What the task asks → The answer must be a single number, namely how many lines in the entries below contain the string "none".

Excerpted records →
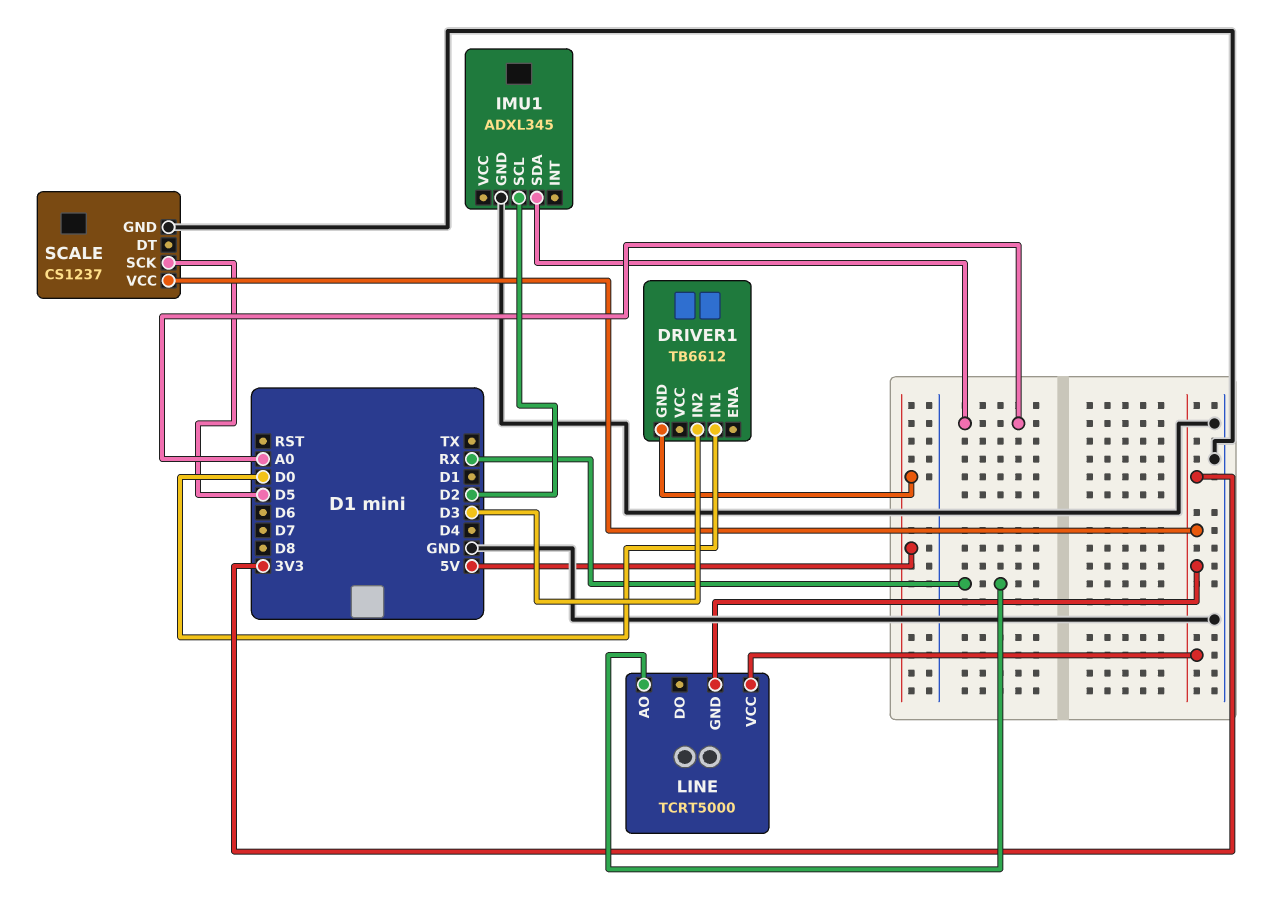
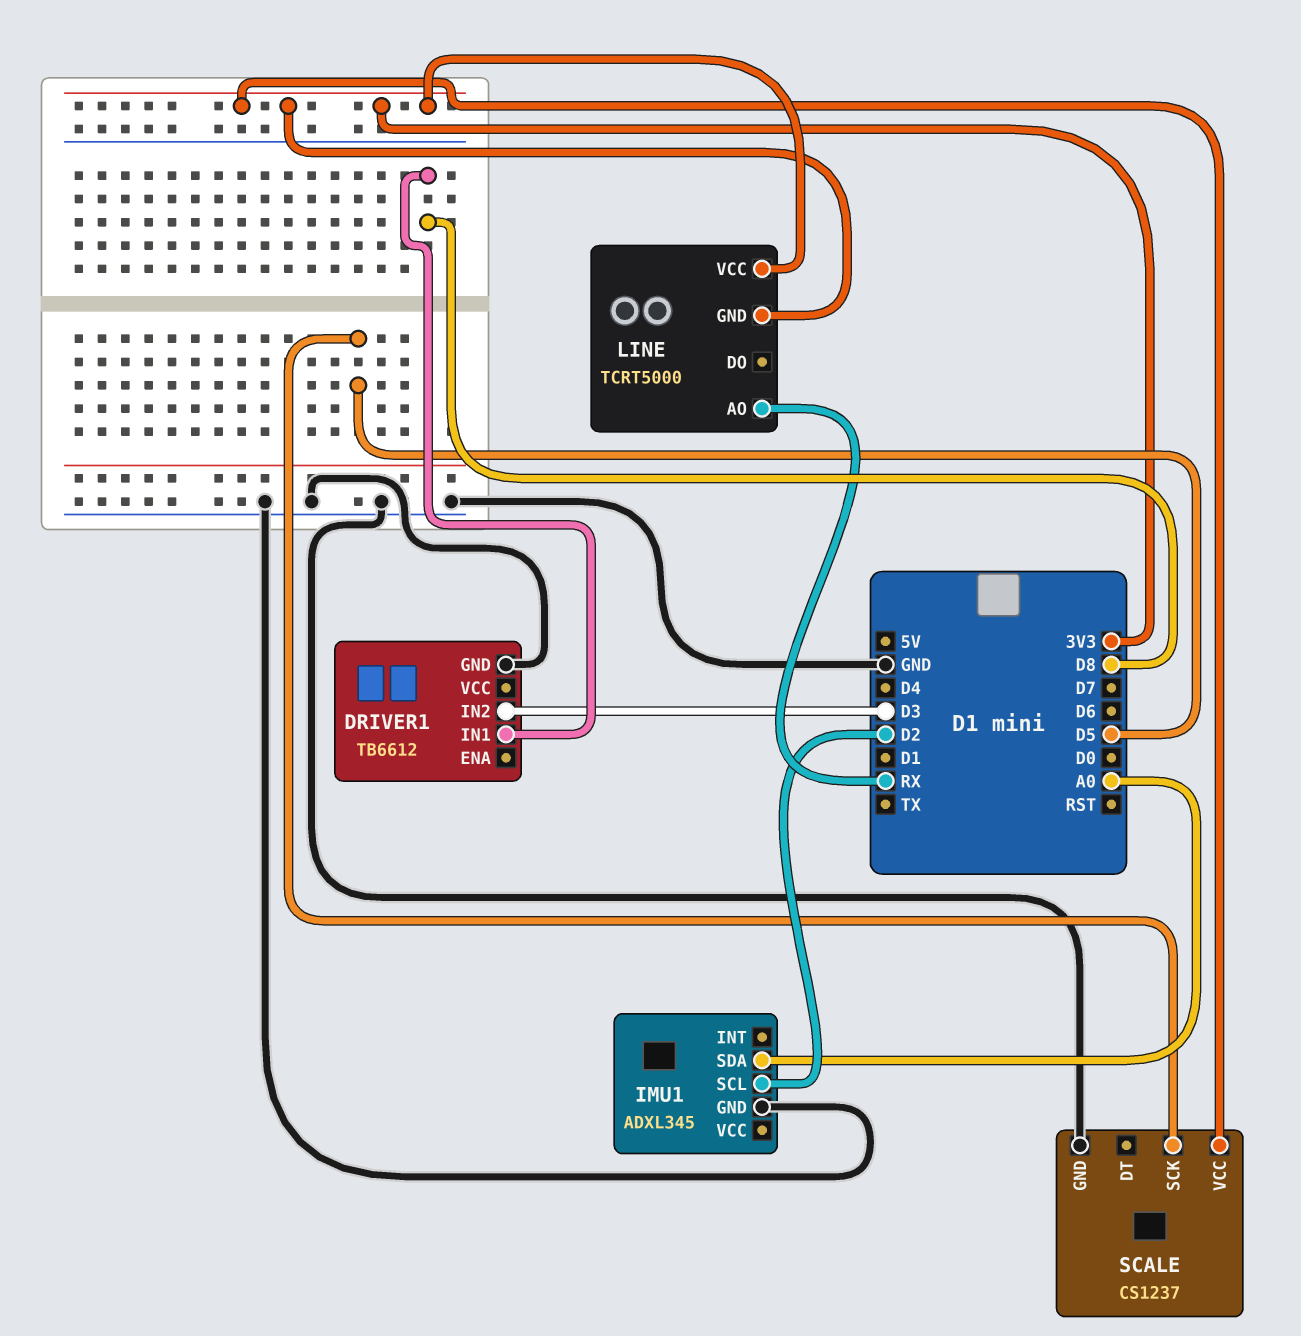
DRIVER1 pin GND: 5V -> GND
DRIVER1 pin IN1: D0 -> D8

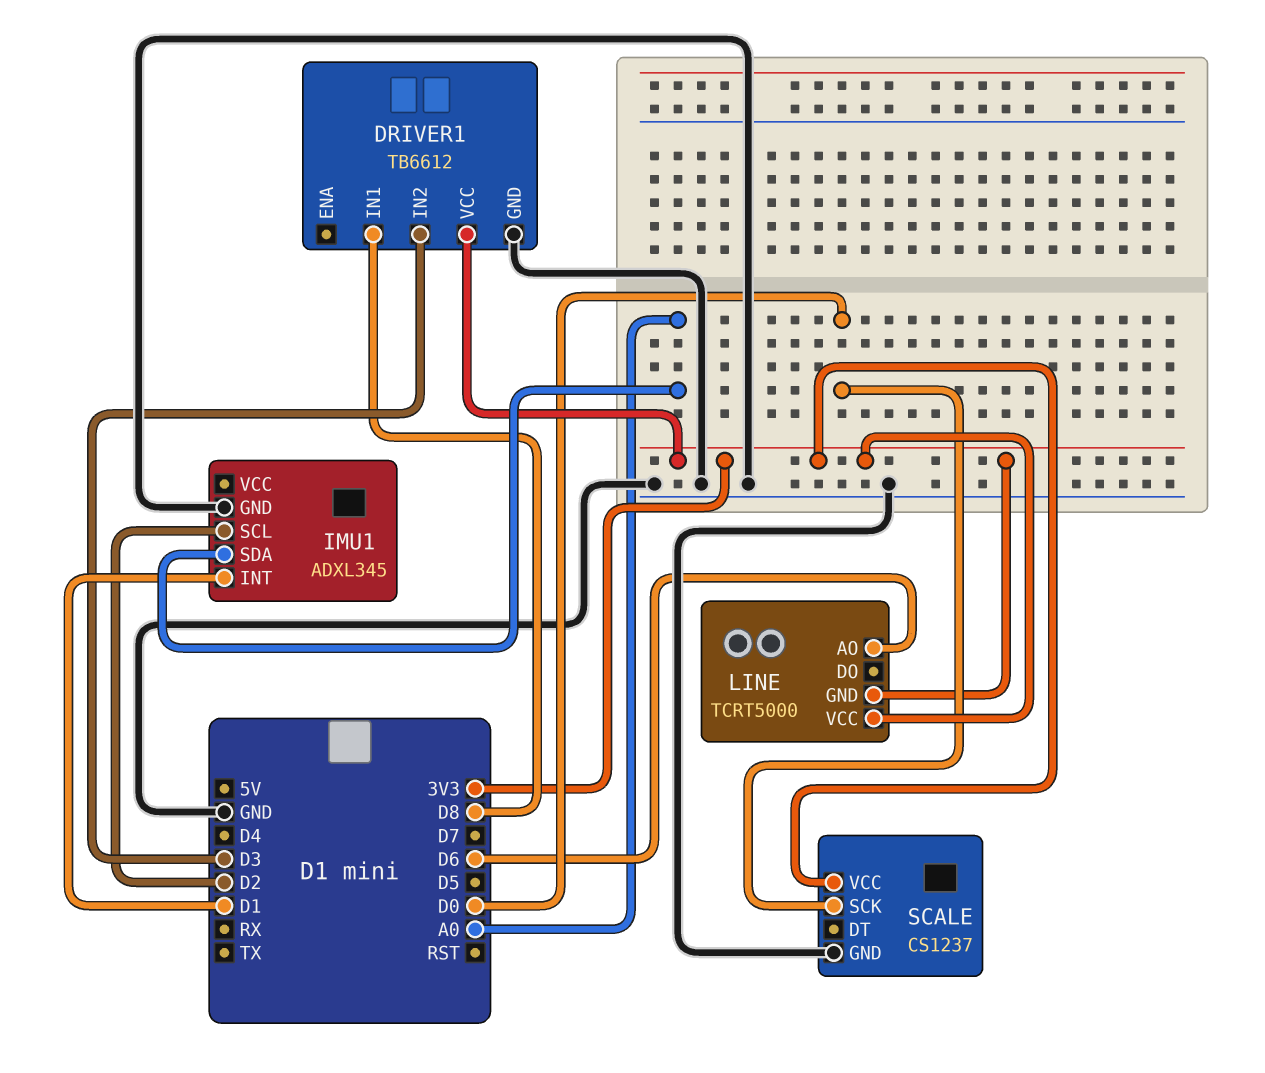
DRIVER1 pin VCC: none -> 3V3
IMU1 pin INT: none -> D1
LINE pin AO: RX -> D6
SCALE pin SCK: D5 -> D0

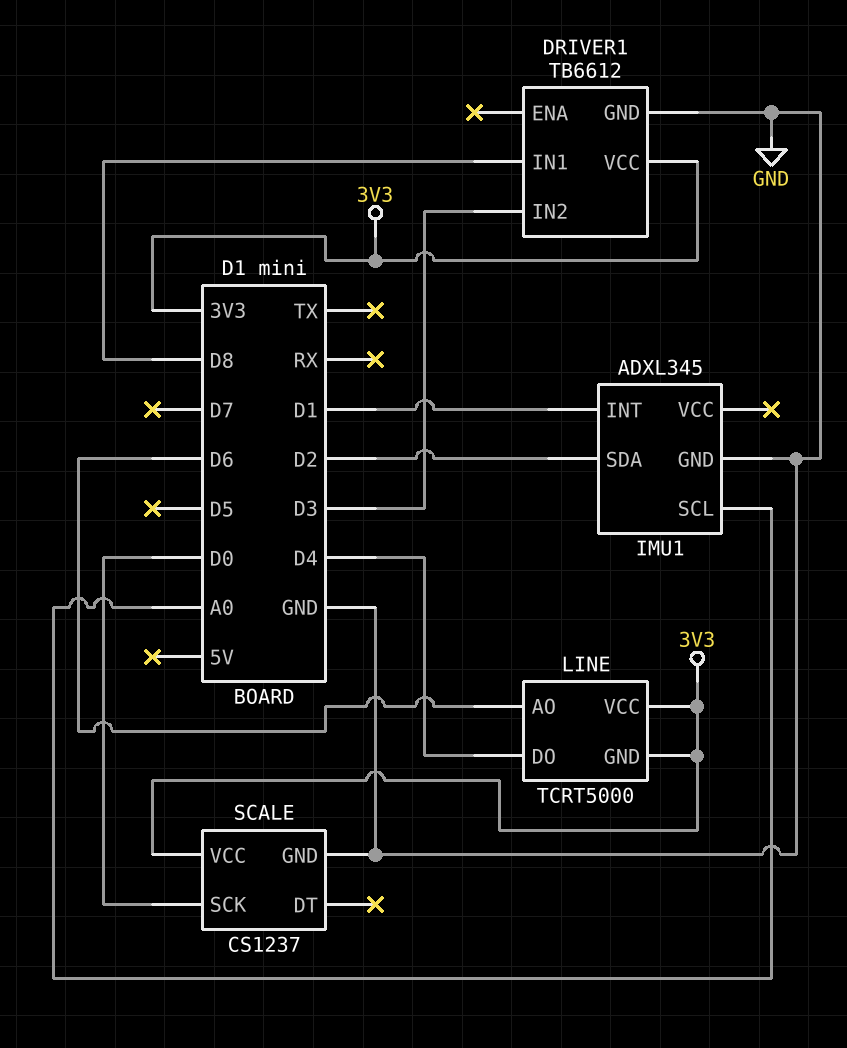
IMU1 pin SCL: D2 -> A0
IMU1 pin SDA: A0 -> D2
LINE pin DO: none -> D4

...

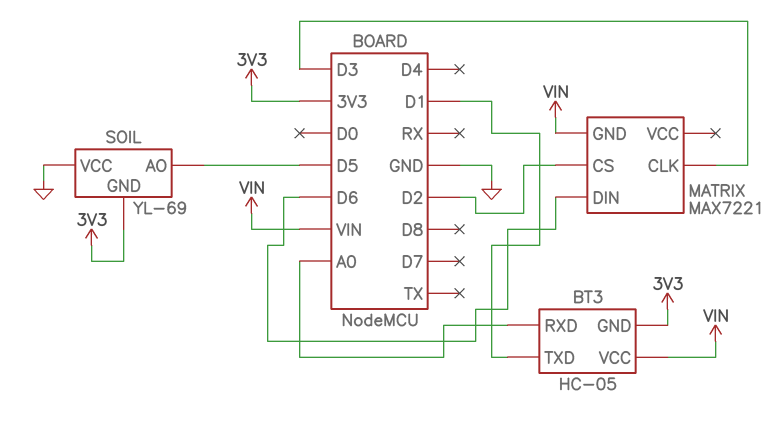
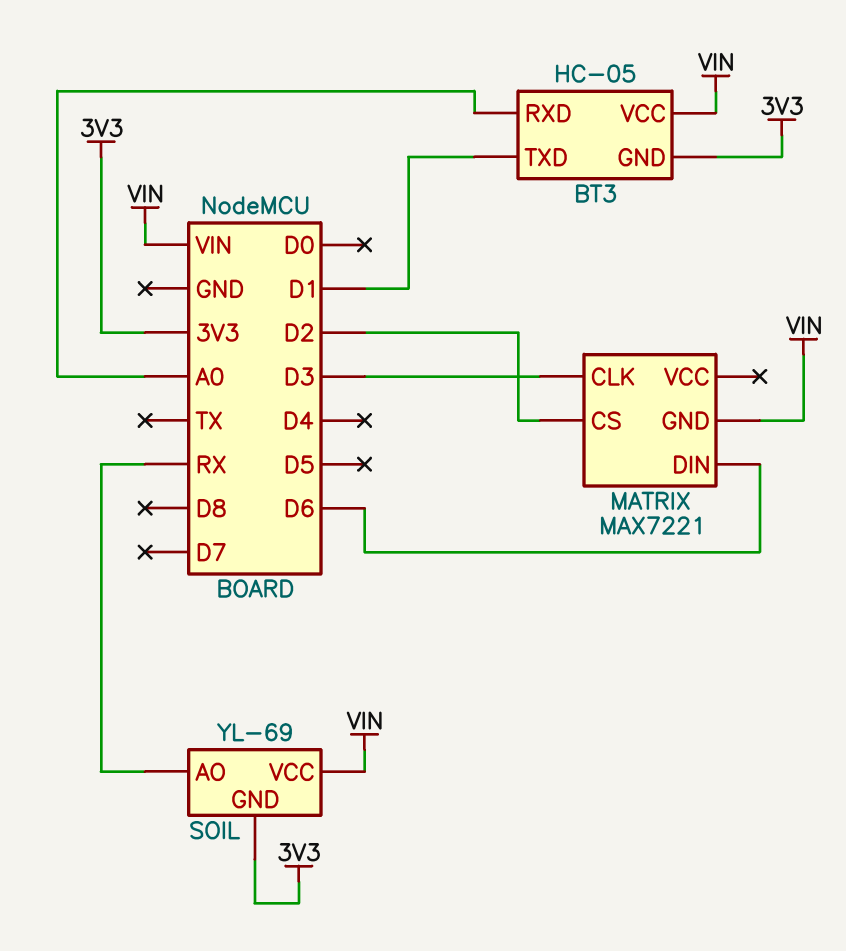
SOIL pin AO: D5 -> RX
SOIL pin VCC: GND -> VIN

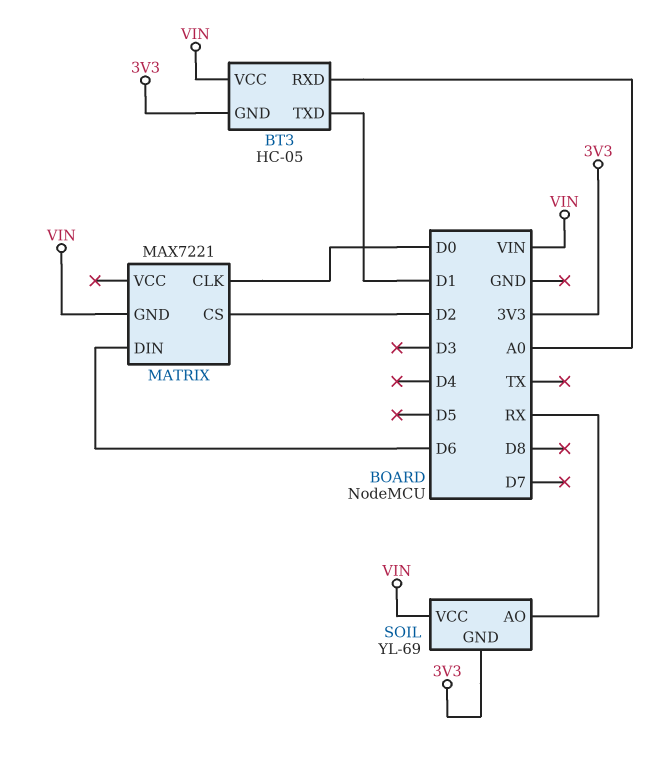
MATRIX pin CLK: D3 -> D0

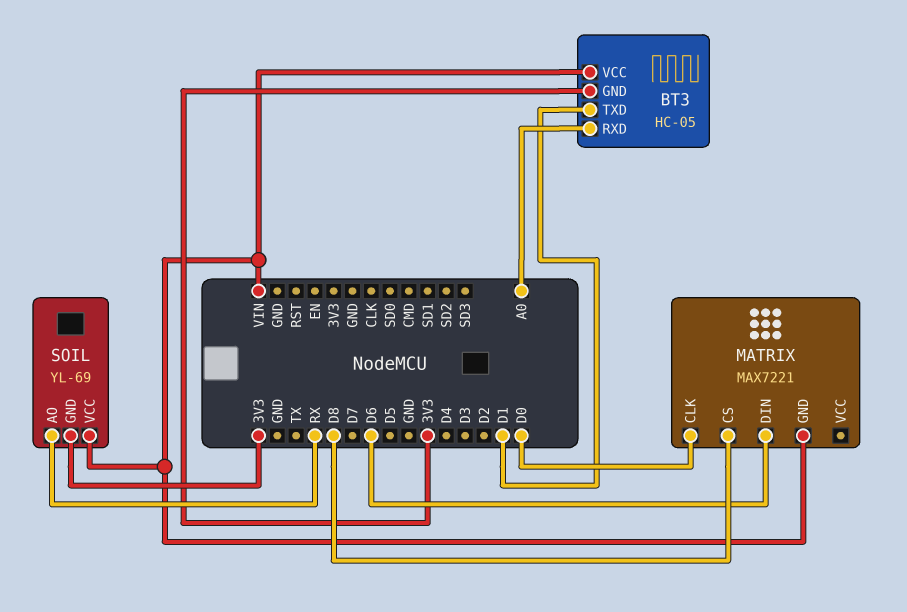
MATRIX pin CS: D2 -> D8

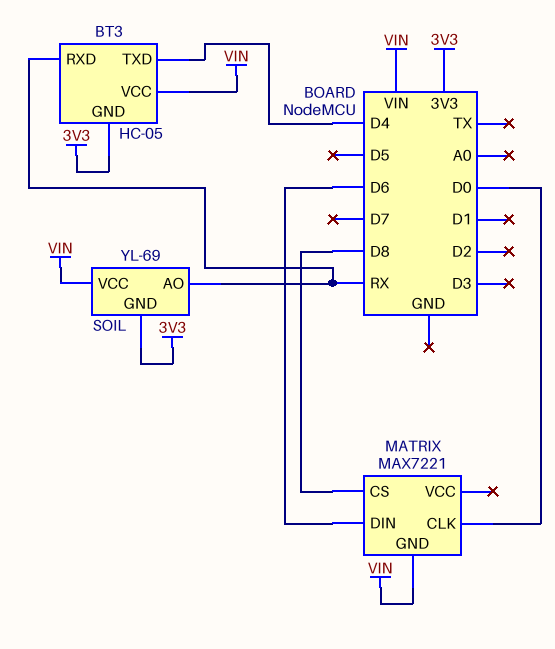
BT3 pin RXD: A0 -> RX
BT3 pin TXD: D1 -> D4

Your response → 3